TRY IT: Without the pictures, repeat all of the data exactly as it appears below.

INFORMATION PROVIDED:
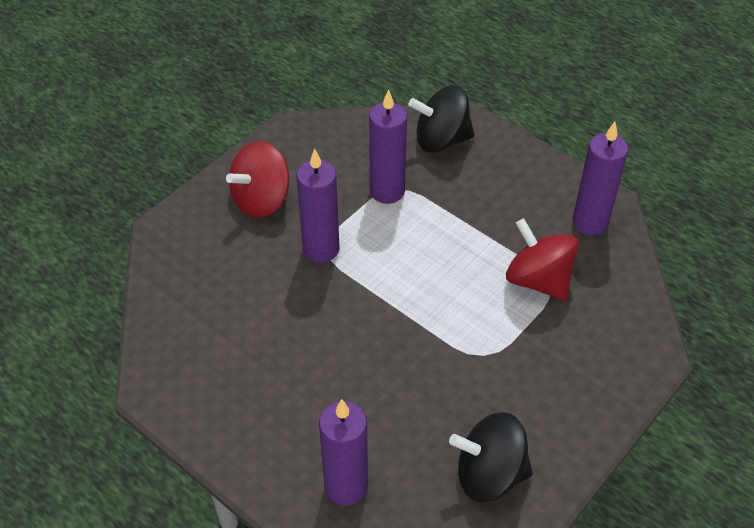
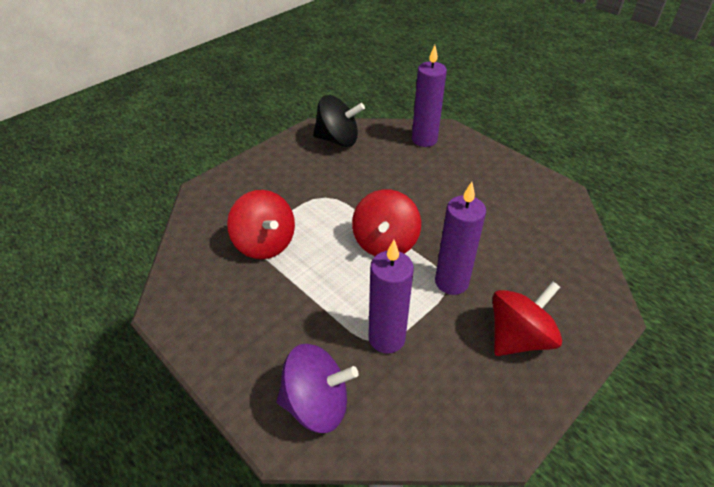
camera: 175 degrees left, 5 degrees down
(396, 291) = (385, 243): none -> red spinning top
(441, 140) = (316, 404): black spinning top -> purple spinning top
(590, 222) = (195, 290): purple candle -> none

RESPONSE FOR THIS EXERCISE:
camera: 175 degrees left, 5 degrees down
(396, 291) = (385, 243): none -> red spinning top
(441, 140) = (316, 404): black spinning top -> purple spinning top
(590, 222) = (195, 290): purple candle -> none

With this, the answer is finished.